--- RECORDS TO USE Enclosed Below ---

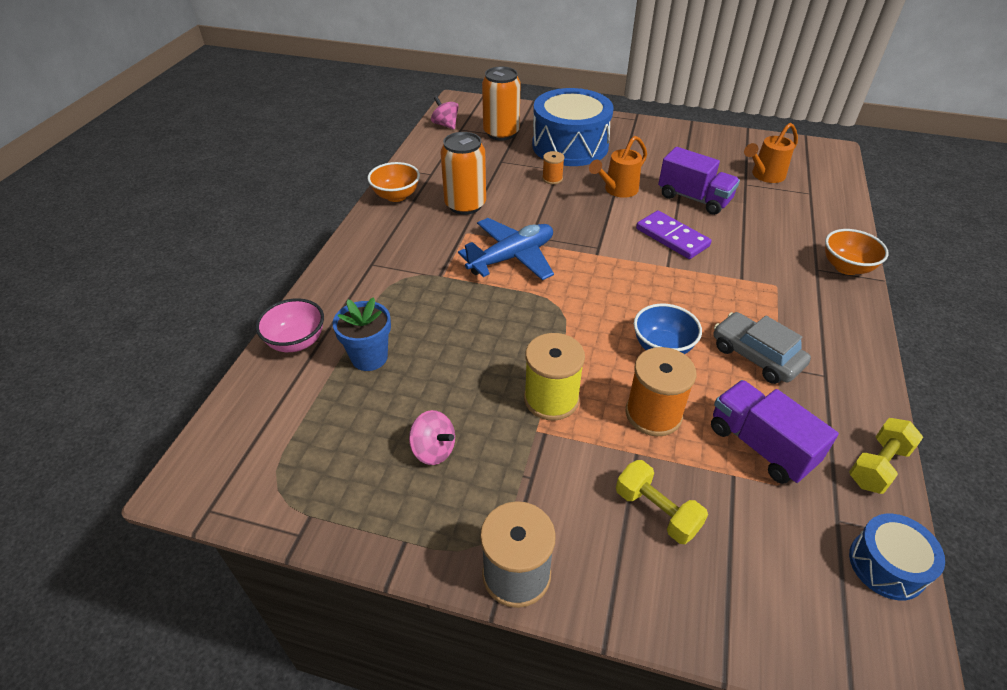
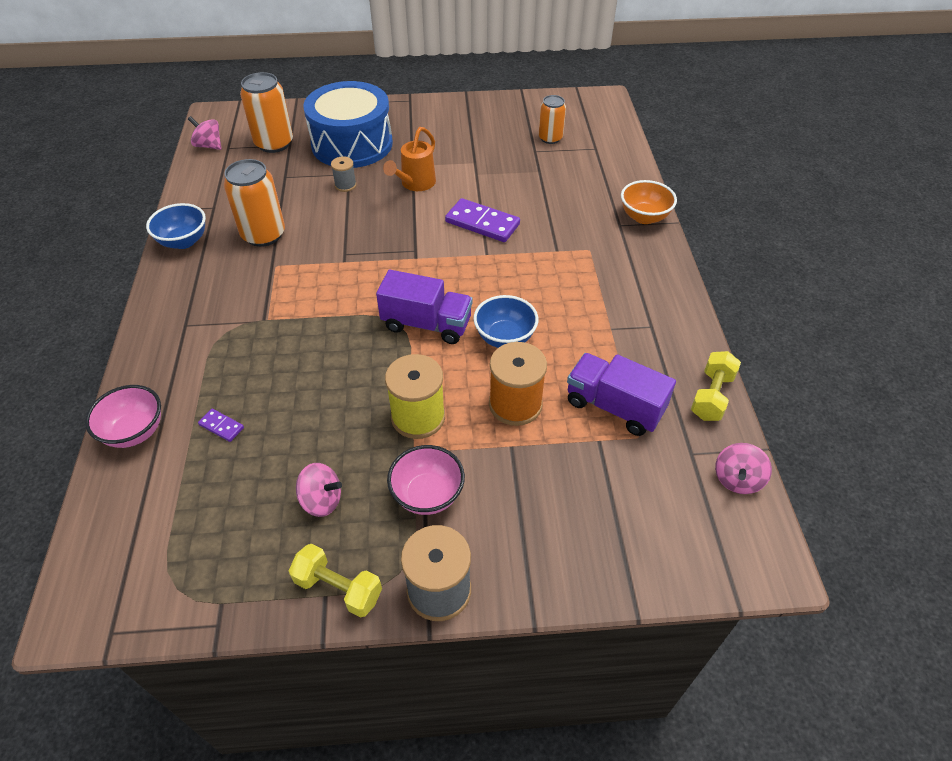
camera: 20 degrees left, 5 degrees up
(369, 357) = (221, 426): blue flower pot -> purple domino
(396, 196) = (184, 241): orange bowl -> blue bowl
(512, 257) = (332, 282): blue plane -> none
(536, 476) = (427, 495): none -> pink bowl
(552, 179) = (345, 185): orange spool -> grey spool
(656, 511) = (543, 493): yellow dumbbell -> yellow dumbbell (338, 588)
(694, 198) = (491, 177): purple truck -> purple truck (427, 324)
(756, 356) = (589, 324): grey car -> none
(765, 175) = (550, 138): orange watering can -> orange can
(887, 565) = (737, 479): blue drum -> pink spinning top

--- End of Enclosed RECORDS TO USE ---

# [WHAT TO WORK ON]
Could the lines from the top of the material through the line with "(552, 179) = (345, 185): orange" be repeated exactly, pictures left out?

# [RESPONSE TO THE TASK]
camera: 20 degrees left, 5 degrees up
(369, 357) = (221, 426): blue flower pot -> purple domino
(396, 196) = (184, 241): orange bowl -> blue bowl
(512, 257) = (332, 282): blue plane -> none
(536, 476) = (427, 495): none -> pink bowl
(552, 179) = (345, 185): orange spool -> grey spool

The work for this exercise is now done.